### Task directions
Take the lines in the listing below from the line with "(310, 489) = (264, 342): yellow" up to and including the line with "(691, 378) = (929, 236): white" and set them down exactly, skipping pictures and adding nothing.

### Given data

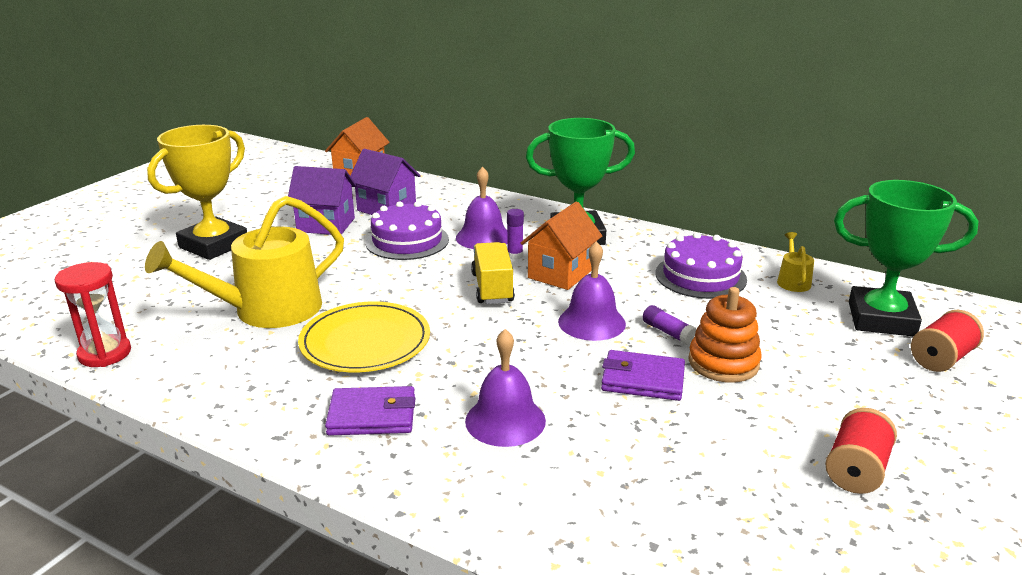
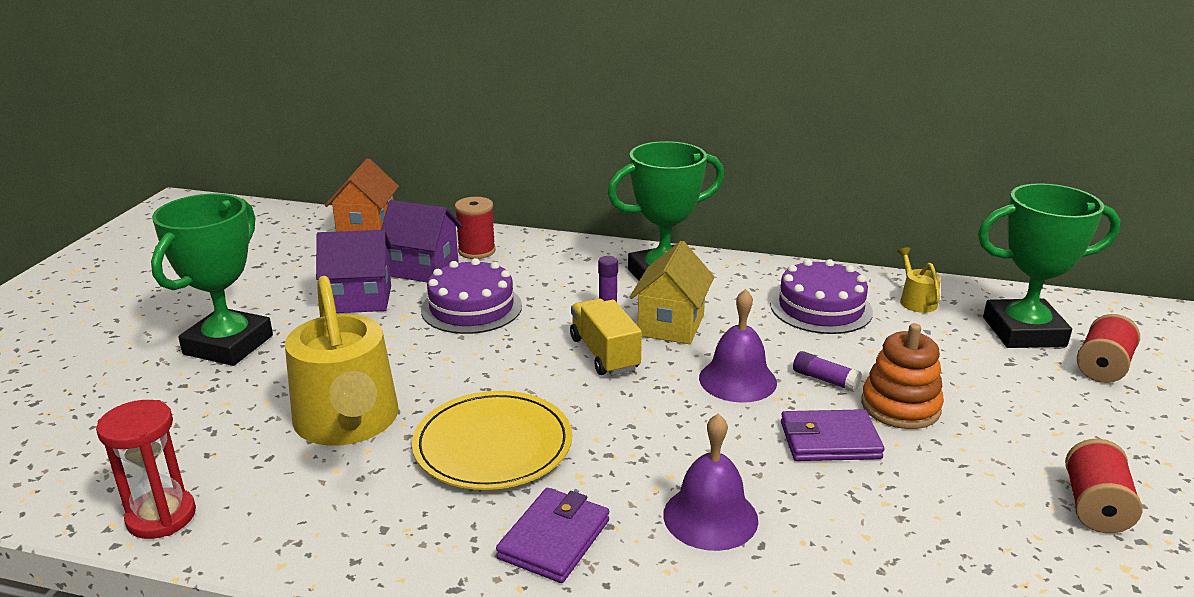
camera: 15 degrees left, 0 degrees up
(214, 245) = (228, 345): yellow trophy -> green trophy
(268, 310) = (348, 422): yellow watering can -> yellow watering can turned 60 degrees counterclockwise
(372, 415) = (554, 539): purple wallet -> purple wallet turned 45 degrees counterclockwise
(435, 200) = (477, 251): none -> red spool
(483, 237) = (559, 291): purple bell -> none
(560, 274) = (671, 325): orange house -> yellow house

==

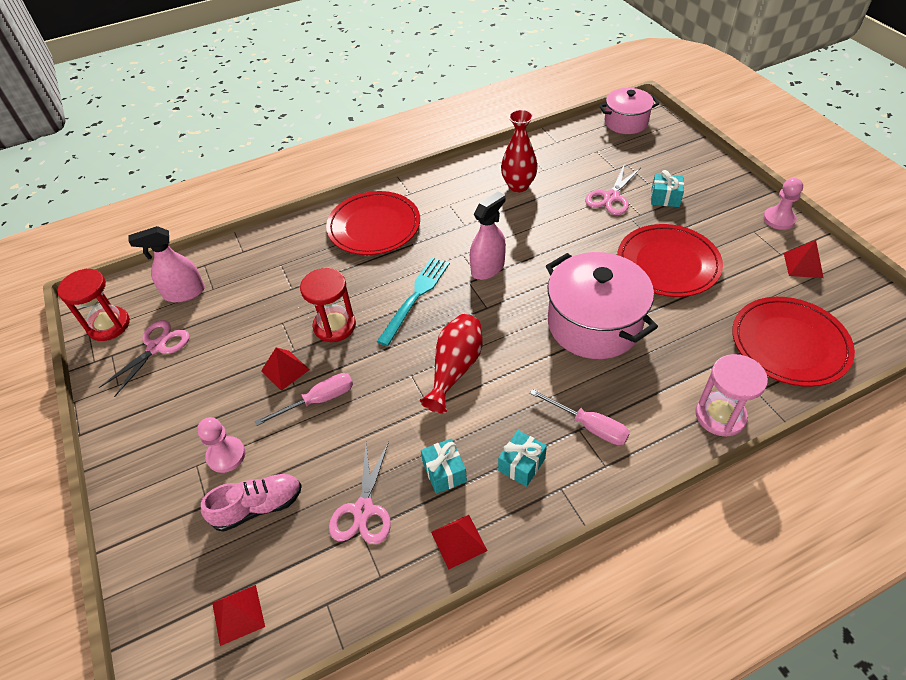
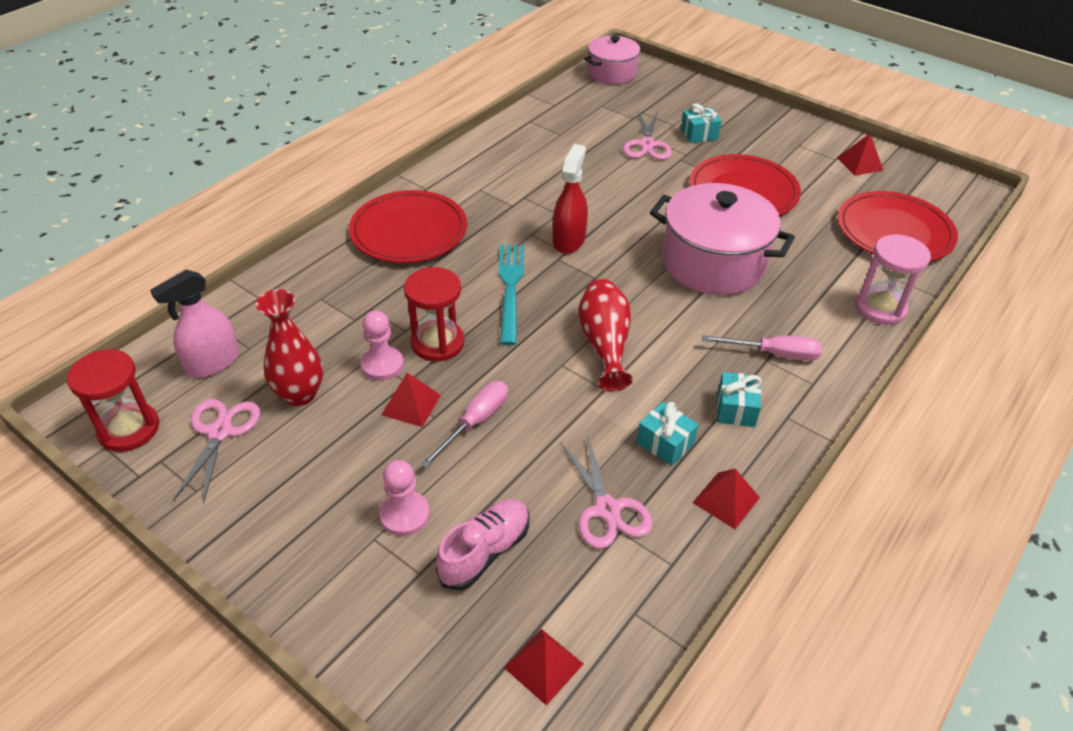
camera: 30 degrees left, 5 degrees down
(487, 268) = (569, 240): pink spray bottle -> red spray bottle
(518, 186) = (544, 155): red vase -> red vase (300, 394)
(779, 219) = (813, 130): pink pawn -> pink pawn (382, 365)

==

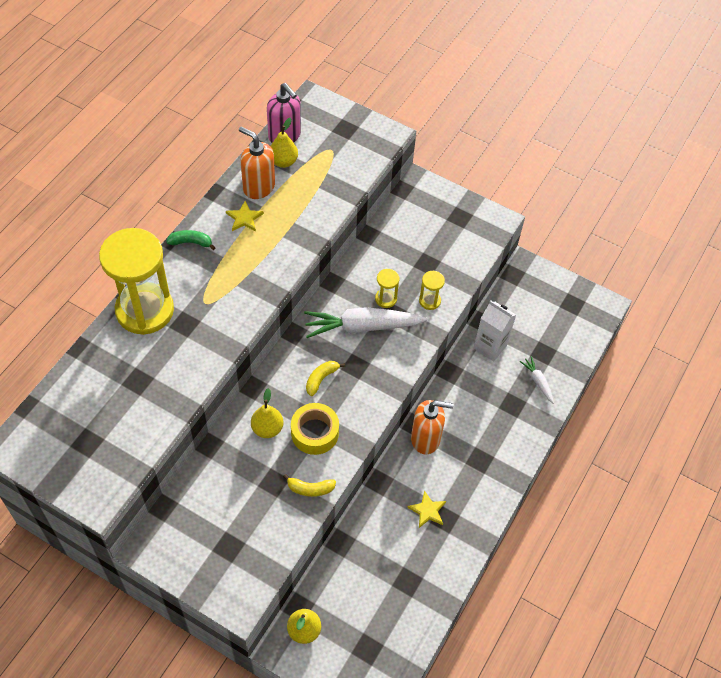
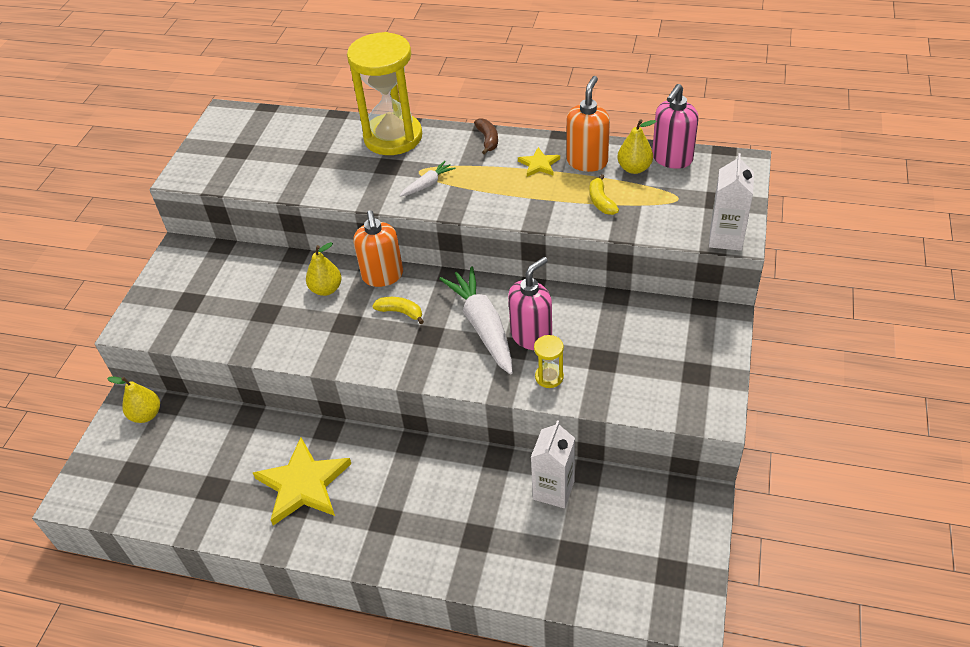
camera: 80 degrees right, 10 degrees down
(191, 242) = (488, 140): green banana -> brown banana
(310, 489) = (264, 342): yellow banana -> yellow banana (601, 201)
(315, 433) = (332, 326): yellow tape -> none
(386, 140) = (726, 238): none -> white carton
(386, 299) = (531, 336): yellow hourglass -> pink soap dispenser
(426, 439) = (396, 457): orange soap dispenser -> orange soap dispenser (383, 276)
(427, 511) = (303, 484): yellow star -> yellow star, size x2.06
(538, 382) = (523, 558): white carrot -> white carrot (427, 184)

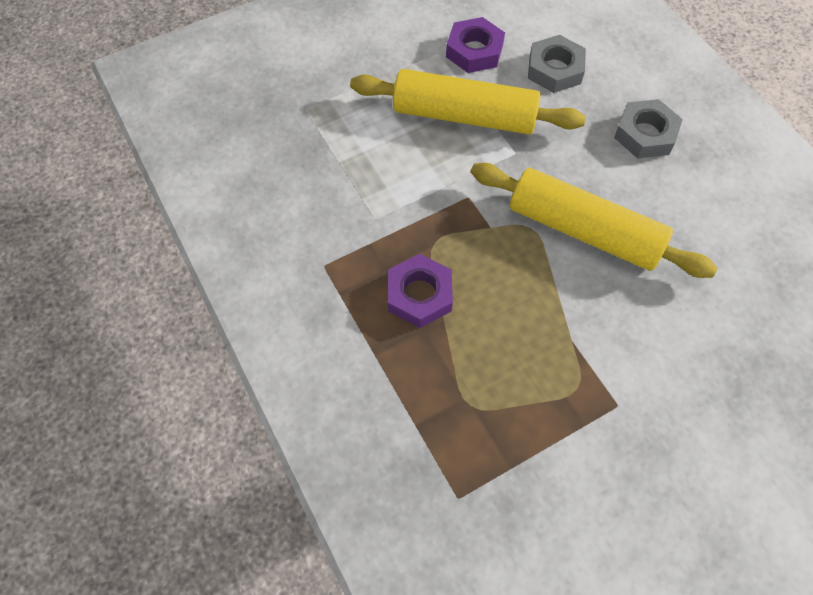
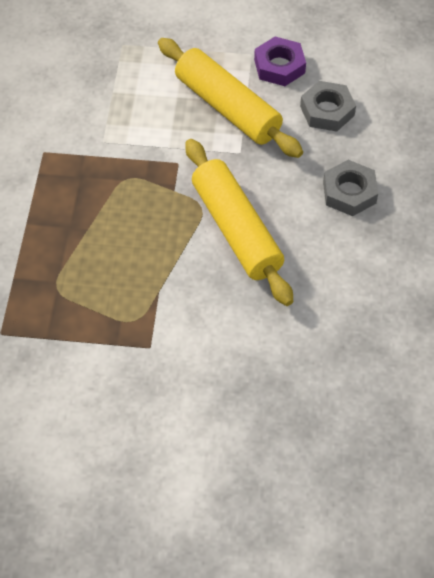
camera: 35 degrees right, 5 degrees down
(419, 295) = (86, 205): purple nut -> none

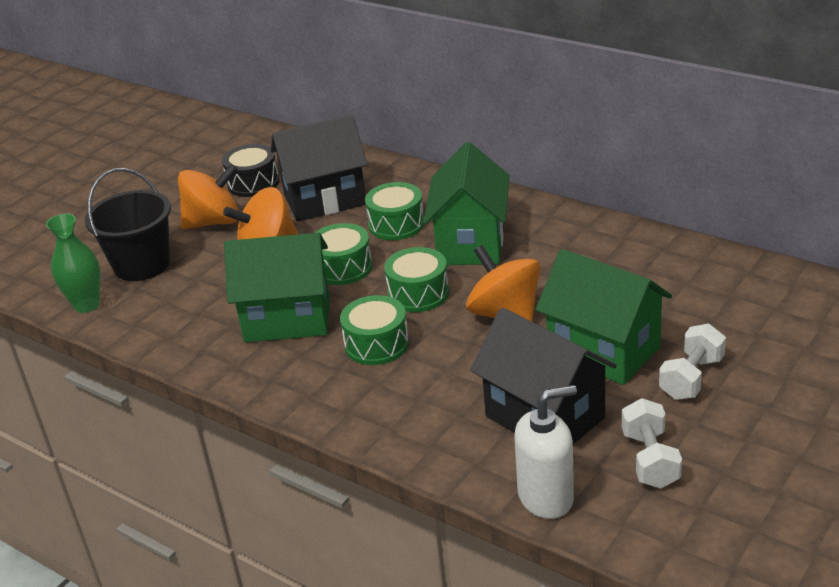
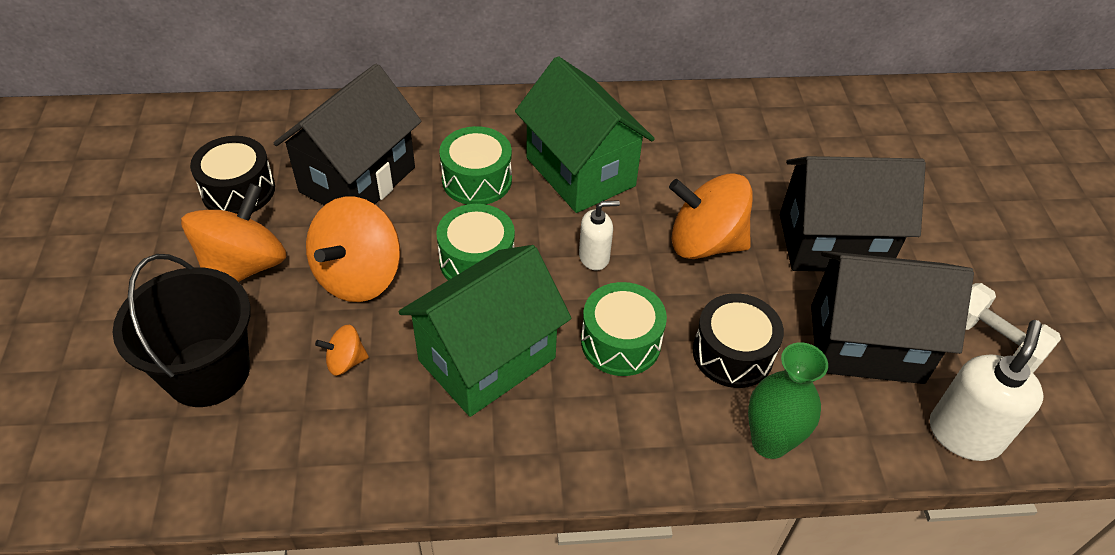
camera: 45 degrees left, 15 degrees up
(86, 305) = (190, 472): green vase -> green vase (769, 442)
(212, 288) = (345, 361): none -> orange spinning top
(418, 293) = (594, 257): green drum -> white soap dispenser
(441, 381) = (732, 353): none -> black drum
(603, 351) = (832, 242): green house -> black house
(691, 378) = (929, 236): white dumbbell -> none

### Response box
(310, 489) = (264, 342): yellow banana -> yellow banana (601, 201)
(315, 433) = (332, 326): yellow tape -> none
(386, 140) = (726, 238): none -> white carton
(386, 299) = (531, 336): yellow hourglass -> pink soap dispenser
(426, 439) = (396, 457): orange soap dispenser -> orange soap dispenser (383, 276)
(427, 511) = (303, 484): yellow star -> yellow star, size x2.06
(538, 382) = (523, 558): white carrot -> white carrot (427, 184)

camera: 35 degrees right, 5 degrees down
(419, 295) = (86, 205): purple nut -> none

camera: 45 degrees left, 15 degrees up
(86, 305) = (190, 472): green vase -> green vase (769, 442)
(212, 288) = (345, 361): none -> orange spinning top
(418, 293) = (594, 257): green drum -> white soap dispenser
(441, 381) = (732, 353): none -> black drum
(603, 351) = (832, 242): green house -> black house
(691, 378) = (929, 236): white dumbbell -> none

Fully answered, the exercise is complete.